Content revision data
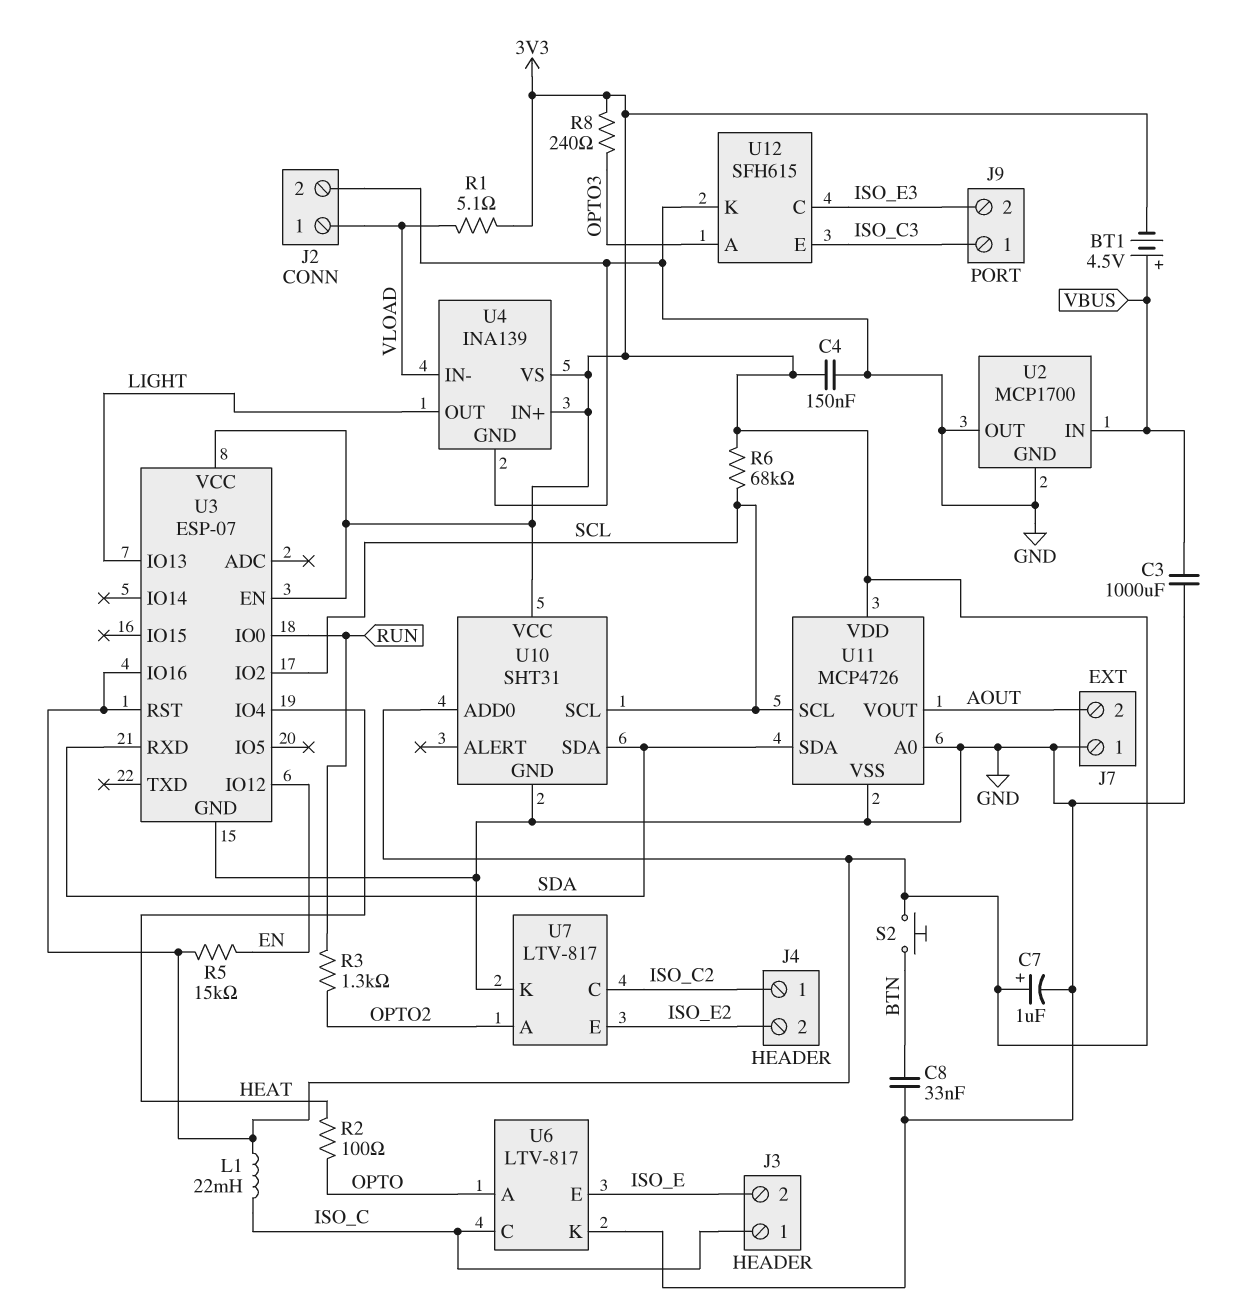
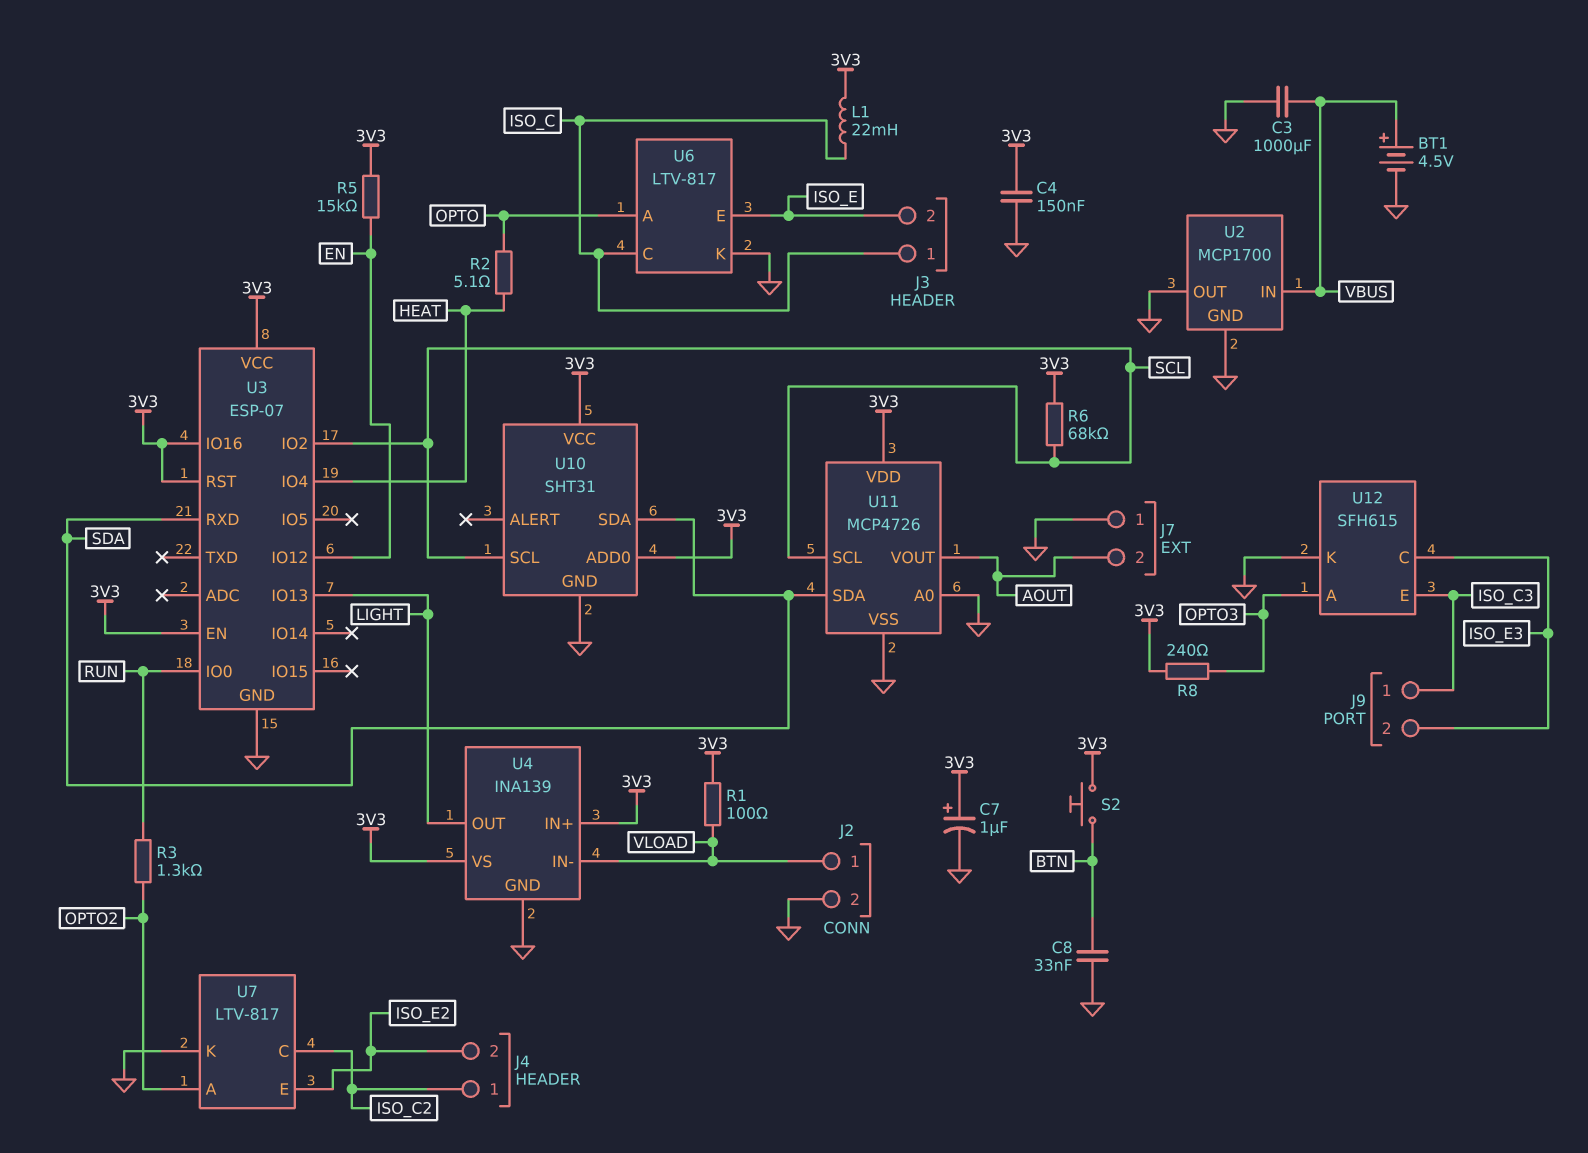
BT1: 4.5V (plus VBUS, minus 3V3) -> 4.5V (plus VBUS, minus GND)
R1: 5.1 (3V3, VLOAD) -> 100 (3V3, VLOAD)
R2: 100 (HEAT, OPTO) -> 5.1 (HEAT, OPTO)

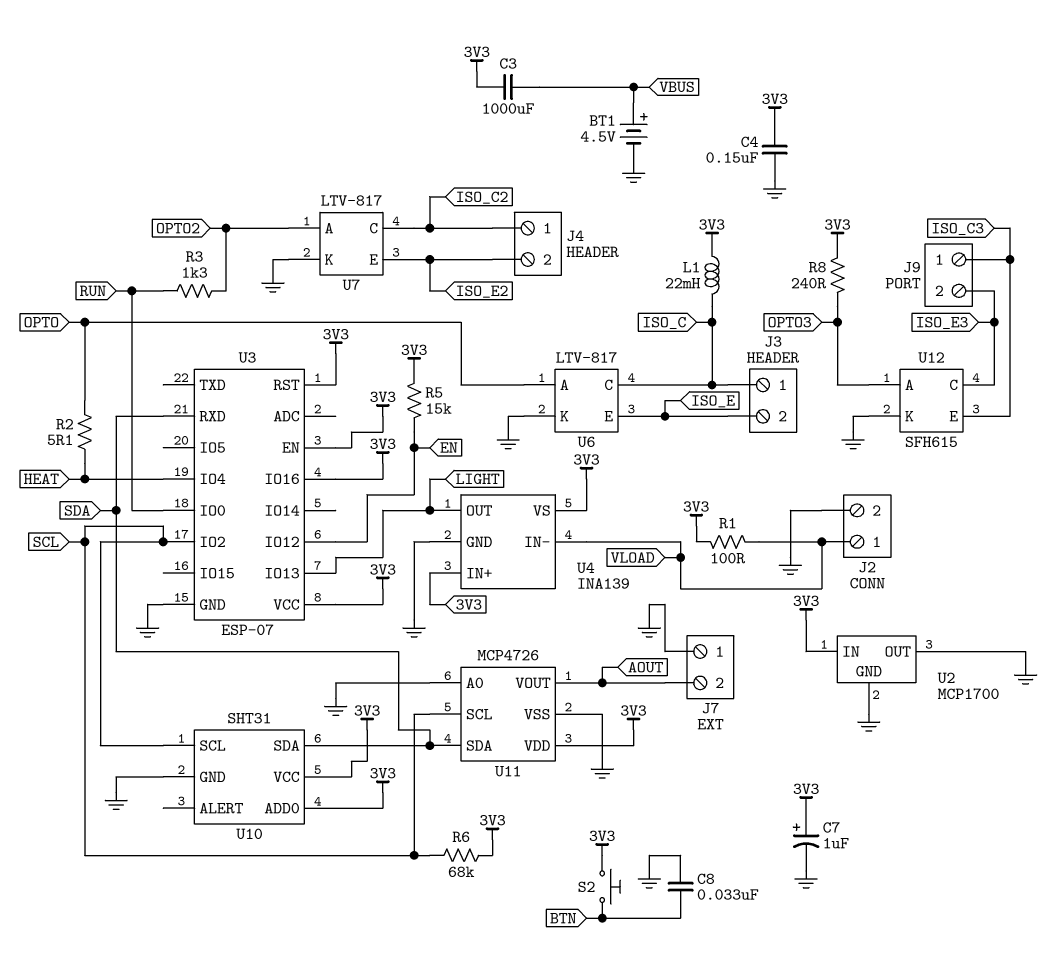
C3: 1000uF (GND, VBUS) -> 1000uF (3V3, VBUS)
U2 pin IN: VBUS -> 3V3

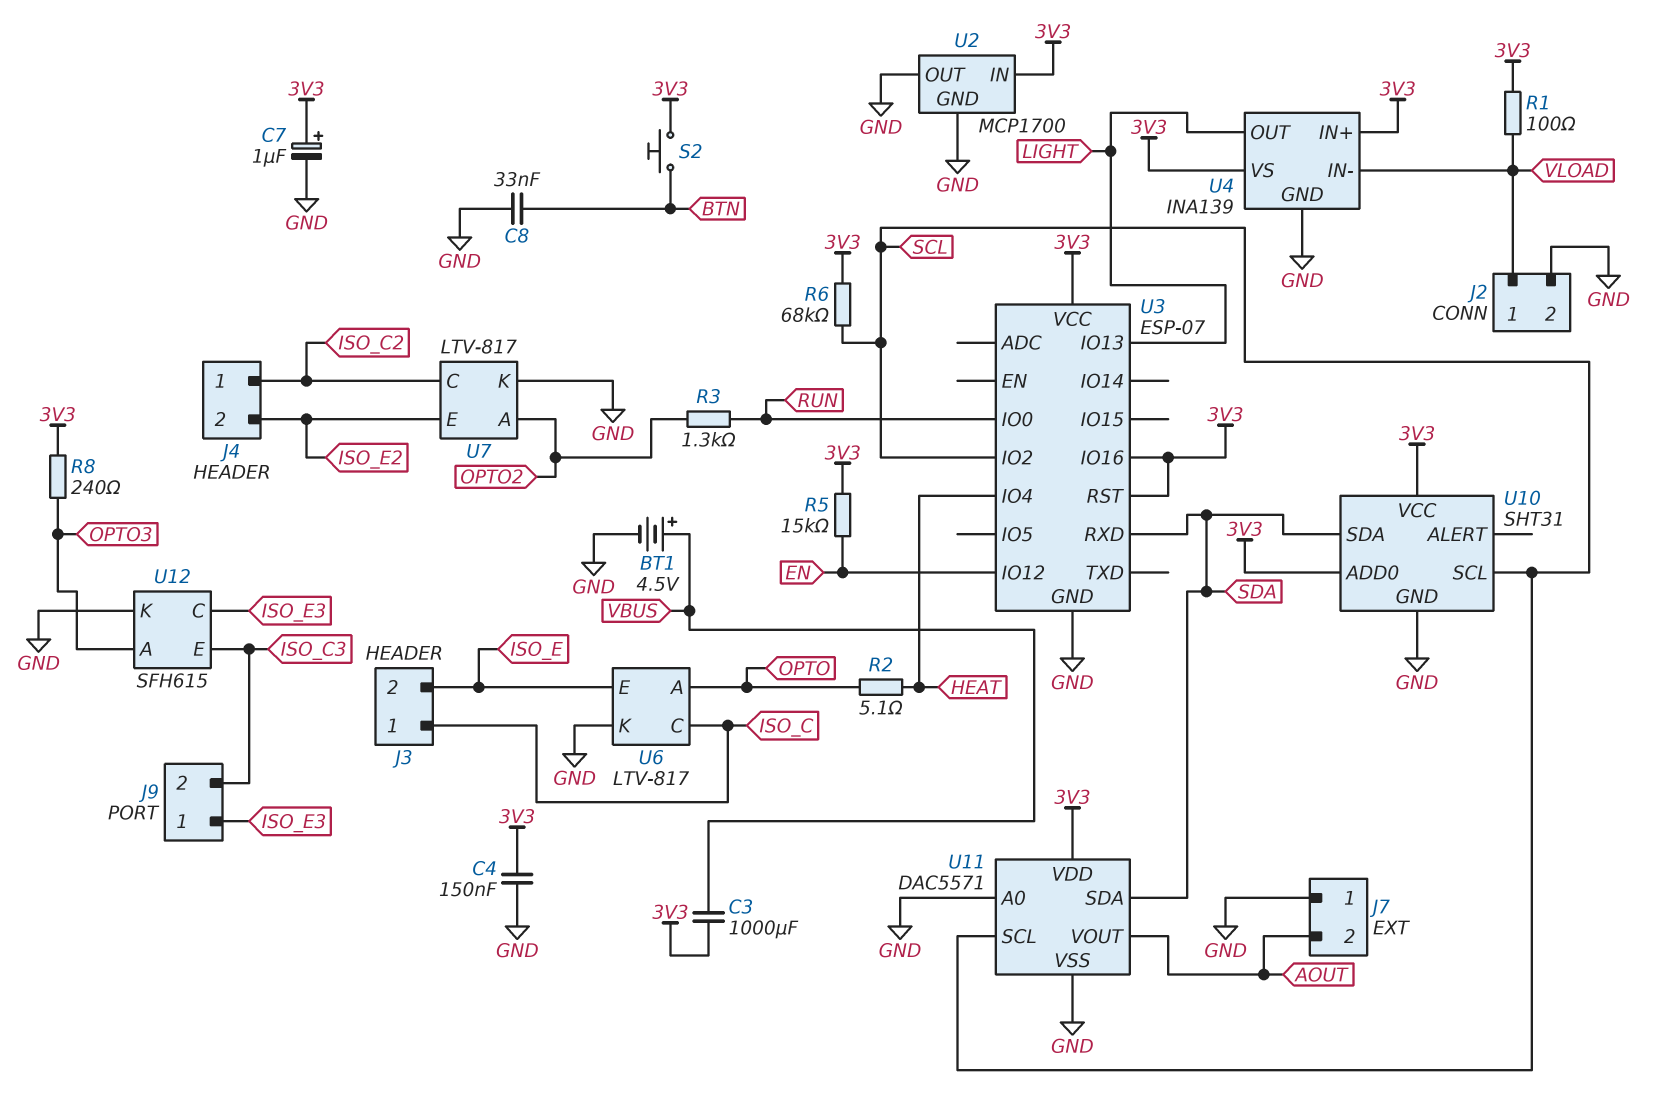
J9 pin 1: ISO_C3 -> ISO_E3
J9 pin 2: ISO_E3 -> ISO_C3
L1: 22mH (3V3, ISO_C) -> none
U3 pin EN: 3V3 -> none
U11: MCP4726 -> DAC5571

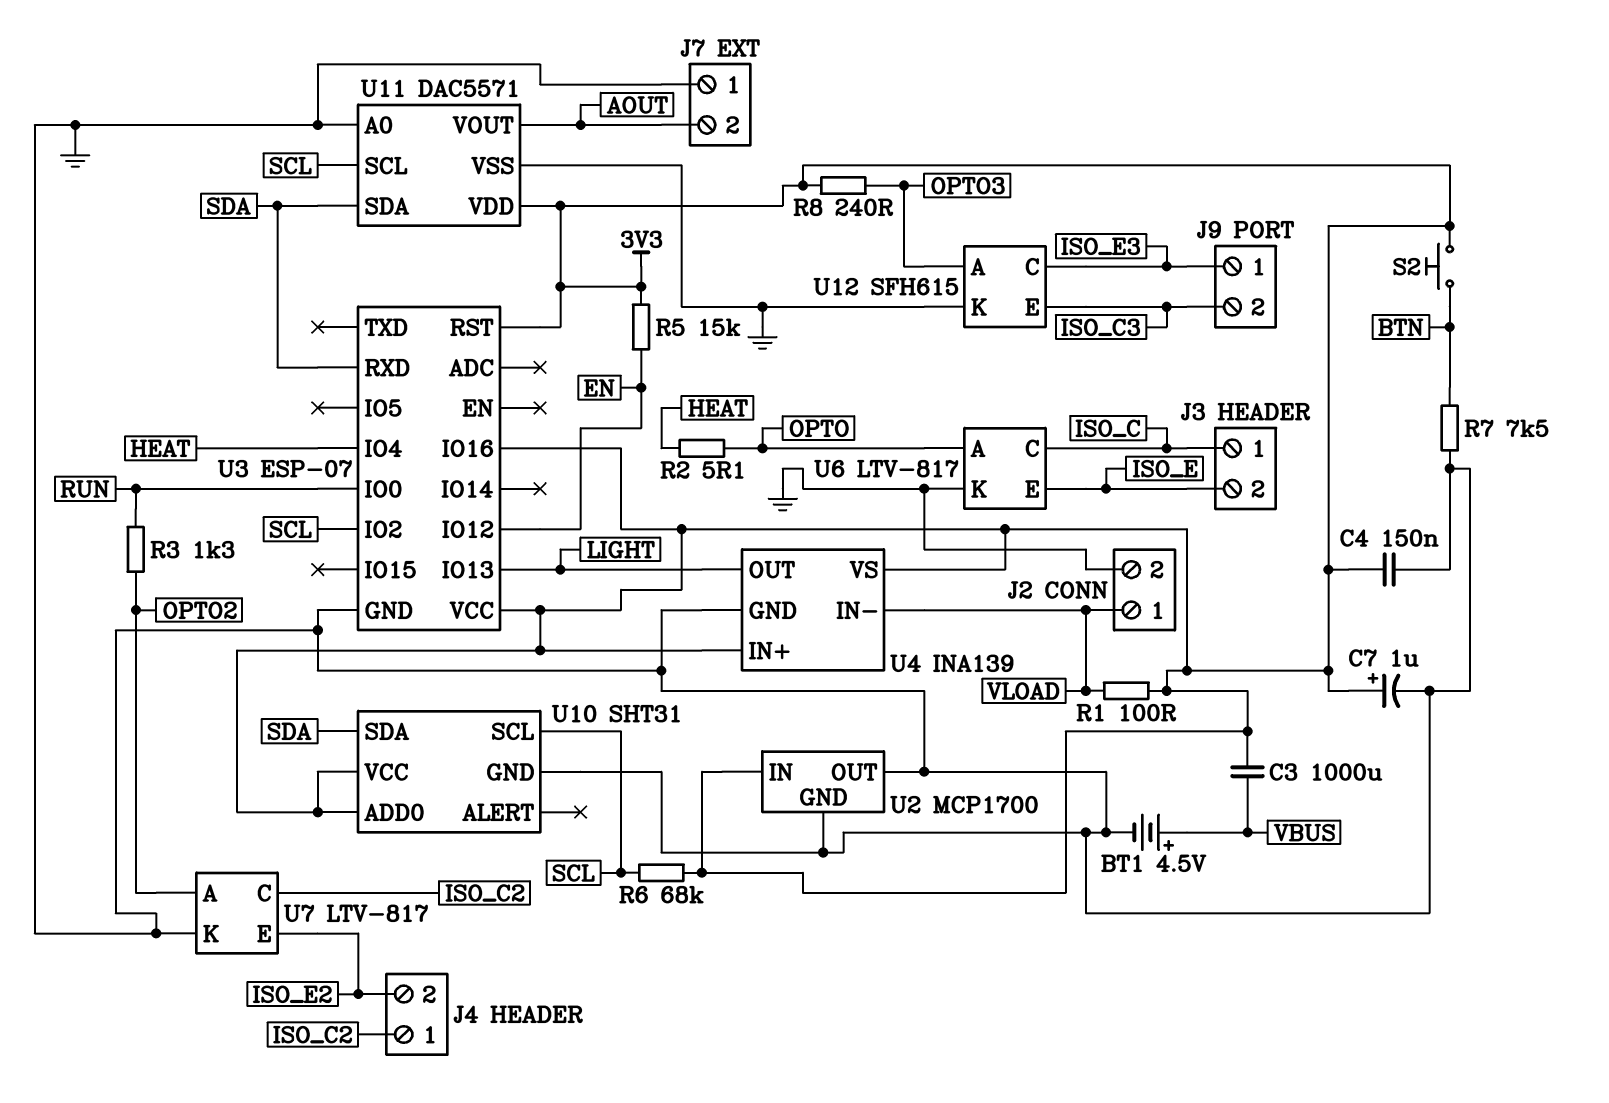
C8: 33nF (BTN, GND) -> none
R7: none -> 7.5k (BTN, GND)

TASK DESCRIPTION:
All of the data above needs to be retyped exactly, with the pictures removed.

YOUR RESPONSE:
BT1: 4.5V (plus VBUS, minus 3V3) -> 4.5V (plus VBUS, minus GND)
R1: 5.1 (3V3, VLOAD) -> 100 (3V3, VLOAD)
R2: 100 (HEAT, OPTO) -> 5.1 (HEAT, OPTO)

C3: 1000uF (GND, VBUS) -> 1000uF (3V3, VBUS)
U2 pin IN: VBUS -> 3V3

J9 pin 1: ISO_C3 -> ISO_E3
J9 pin 2: ISO_E3 -> ISO_C3
L1: 22mH (3V3, ISO_C) -> none
U3 pin EN: 3V3 -> none
U11: MCP4726 -> DAC5571

C8: 33nF (BTN, GND) -> none
R7: none -> 7.5k (BTN, GND)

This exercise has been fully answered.